--- Supplied material Enclosed Below ---
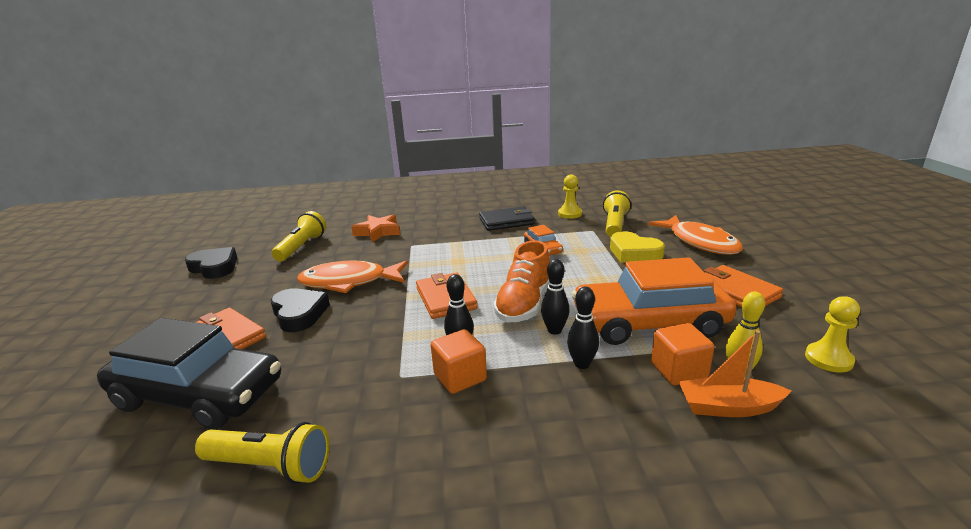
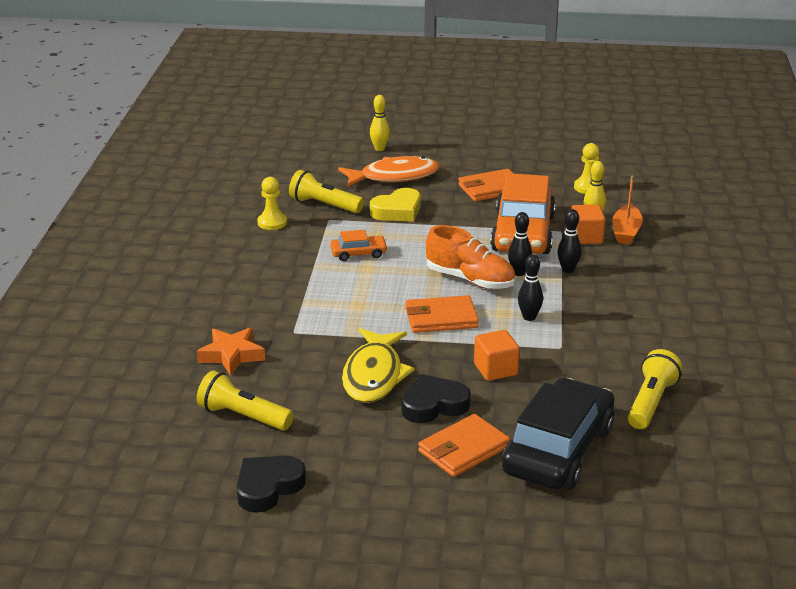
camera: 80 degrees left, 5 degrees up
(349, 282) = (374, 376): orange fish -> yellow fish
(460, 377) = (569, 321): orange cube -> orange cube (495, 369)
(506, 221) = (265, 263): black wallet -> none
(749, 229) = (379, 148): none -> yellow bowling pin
--- End of Enclosed Supplied material ---
--- Supplied material Enclosed Below ---
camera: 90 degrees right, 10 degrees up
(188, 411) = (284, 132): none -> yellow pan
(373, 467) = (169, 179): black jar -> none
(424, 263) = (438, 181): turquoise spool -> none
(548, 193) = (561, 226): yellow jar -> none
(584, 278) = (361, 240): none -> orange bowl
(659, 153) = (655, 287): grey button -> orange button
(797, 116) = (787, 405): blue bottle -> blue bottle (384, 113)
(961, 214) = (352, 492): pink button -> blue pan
--- End of Enclosed Supplied material ---
■ What the task asks:
If a line of the data holds the string "button", count it. Then state the total and nothing more.

■ Your response:
2